Segment Open
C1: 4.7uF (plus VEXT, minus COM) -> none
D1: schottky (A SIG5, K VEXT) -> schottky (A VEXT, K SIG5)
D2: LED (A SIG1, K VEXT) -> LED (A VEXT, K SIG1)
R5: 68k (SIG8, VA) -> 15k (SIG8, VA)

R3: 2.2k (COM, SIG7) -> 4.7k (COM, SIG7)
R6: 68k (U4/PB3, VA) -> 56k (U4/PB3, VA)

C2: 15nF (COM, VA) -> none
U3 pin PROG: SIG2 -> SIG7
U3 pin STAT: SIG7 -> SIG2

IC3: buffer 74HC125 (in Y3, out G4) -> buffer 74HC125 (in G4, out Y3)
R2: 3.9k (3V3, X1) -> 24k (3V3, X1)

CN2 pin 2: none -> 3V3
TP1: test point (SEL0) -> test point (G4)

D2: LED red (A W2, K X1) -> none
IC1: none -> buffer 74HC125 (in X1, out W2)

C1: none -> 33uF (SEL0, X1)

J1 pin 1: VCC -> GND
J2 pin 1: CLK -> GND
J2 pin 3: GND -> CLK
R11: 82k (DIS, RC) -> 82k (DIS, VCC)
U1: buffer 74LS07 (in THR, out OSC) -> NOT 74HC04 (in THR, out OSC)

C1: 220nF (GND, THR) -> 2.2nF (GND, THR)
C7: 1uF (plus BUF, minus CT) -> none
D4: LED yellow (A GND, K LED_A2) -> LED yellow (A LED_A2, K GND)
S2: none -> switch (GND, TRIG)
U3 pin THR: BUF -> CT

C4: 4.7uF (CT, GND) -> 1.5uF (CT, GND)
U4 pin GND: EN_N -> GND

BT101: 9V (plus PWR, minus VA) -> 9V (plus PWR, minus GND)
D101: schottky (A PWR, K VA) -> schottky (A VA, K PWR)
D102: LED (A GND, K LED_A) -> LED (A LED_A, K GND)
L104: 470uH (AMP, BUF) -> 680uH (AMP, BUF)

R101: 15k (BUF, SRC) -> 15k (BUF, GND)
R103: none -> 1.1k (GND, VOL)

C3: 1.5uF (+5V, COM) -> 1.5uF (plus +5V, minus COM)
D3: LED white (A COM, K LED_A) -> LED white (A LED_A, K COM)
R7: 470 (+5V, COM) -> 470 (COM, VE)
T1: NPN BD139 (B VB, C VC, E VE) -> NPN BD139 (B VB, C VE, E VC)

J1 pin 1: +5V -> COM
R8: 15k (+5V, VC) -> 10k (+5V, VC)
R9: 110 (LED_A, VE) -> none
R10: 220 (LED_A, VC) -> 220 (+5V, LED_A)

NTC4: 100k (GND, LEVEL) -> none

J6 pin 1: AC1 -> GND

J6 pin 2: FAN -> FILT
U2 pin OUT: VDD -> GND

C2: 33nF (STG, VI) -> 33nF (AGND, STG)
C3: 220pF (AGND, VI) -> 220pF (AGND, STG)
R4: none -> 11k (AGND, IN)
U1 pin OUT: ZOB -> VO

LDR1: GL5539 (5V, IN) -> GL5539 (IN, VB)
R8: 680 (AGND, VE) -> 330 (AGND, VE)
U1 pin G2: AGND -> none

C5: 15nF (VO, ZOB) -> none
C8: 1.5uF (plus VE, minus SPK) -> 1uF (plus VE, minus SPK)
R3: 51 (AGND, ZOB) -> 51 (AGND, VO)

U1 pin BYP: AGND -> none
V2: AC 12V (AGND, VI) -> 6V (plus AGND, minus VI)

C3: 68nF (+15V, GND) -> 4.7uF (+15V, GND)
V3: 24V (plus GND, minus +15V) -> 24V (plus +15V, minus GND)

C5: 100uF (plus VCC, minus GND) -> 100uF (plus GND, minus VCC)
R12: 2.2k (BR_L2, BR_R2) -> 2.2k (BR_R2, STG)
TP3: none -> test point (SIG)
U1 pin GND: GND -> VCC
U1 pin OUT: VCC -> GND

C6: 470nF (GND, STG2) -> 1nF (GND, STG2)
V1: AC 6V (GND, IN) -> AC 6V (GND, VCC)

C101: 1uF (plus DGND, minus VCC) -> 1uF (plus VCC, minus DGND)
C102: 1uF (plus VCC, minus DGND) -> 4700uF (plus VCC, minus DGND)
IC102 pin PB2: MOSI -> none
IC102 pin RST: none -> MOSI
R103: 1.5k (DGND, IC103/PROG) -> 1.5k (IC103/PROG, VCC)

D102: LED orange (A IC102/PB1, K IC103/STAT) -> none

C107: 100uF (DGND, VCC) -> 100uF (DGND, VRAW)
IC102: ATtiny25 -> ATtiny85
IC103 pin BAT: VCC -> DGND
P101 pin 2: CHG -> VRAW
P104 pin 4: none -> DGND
Segment Closed
_WHAT TO PRODUCE_. Would you please repeat the lines from the one with "D101: schottky (A" through the last line of the listing above, exactly and with nothing else?

_COMPLETED TASK_.
D101: schottky (A PWR, K VA) -> schottky (A VA, K PWR)
D102: LED (A GND, K LED_A) -> LED (A LED_A, K GND)
L104: 470uH (AMP, BUF) -> 680uH (AMP, BUF)

R101: 15k (BUF, SRC) -> 15k (BUF, GND)
R103: none -> 1.1k (GND, VOL)

C3: 1.5uF (+5V, COM) -> 1.5uF (plus +5V, minus COM)
D3: LED white (A COM, K LED_A) -> LED white (A LED_A, K COM)
R7: 470 (+5V, COM) -> 470 (COM, VE)
T1: NPN BD139 (B VB, C VC, E VE) -> NPN BD139 (B VB, C VE, E VC)

J1 pin 1: +5V -> COM
R8: 15k (+5V, VC) -> 10k (+5V, VC)
R9: 110 (LED_A, VE) -> none
R10: 220 (LED_A, VC) -> 220 (+5V, LED_A)

NTC4: 100k (GND, LEVEL) -> none

J6 pin 1: AC1 -> GND

J6 pin 2: FAN -> FILT
U2 pin OUT: VDD -> GND

C2: 33nF (STG, VI) -> 33nF (AGND, STG)
C3: 220pF (AGND, VI) -> 220pF (AGND, STG)
R4: none -> 11k (AGND, IN)
U1 pin OUT: ZOB -> VO

LDR1: GL5539 (5V, IN) -> GL5539 (IN, VB)
R8: 680 (AGND, VE) -> 330 (AGND, VE)
U1 pin G2: AGND -> none

C5: 15nF (VO, ZOB) -> none
C8: 1.5uF (plus VE, minus SPK) -> 1uF (plus VE, minus SPK)
R3: 51 (AGND, ZOB) -> 51 (AGND, VO)

U1 pin BYP: AGND -> none
V2: AC 12V (AGND, VI) -> 6V (plus AGND, minus VI)

C3: 68nF (+15V, GND) -> 4.7uF (+15V, GND)
V3: 24V (plus GND, minus +15V) -> 24V (plus +15V, minus GND)

C5: 100uF (plus VCC, minus GND) -> 100uF (plus GND, minus VCC)
R12: 2.2k (BR_L2, BR_R2) -> 2.2k (BR_R2, STG)
TP3: none -> test point (SIG)
U1 pin GND: GND -> VCC
U1 pin OUT: VCC -> GND

C6: 470nF (GND, STG2) -> 1nF (GND, STG2)
V1: AC 6V (GND, IN) -> AC 6V (GND, VCC)

C101: 1uF (plus DGND, minus VCC) -> 1uF (plus VCC, minus DGND)
C102: 1uF (plus VCC, minus DGND) -> 4700uF (plus VCC, minus DGND)
IC102 pin PB2: MOSI -> none
IC102 pin RST: none -> MOSI
R103: 1.5k (DGND, IC103/PROG) -> 1.5k (IC103/PROG, VCC)

D102: LED orange (A IC102/PB1, K IC103/STAT) -> none

C107: 100uF (DGND, VCC) -> 100uF (DGND, VRAW)
IC102: ATtiny25 -> ATtiny85
IC103 pin BAT: VCC -> DGND
P101 pin 2: CHG -> VRAW
P104 pin 4: none -> DGND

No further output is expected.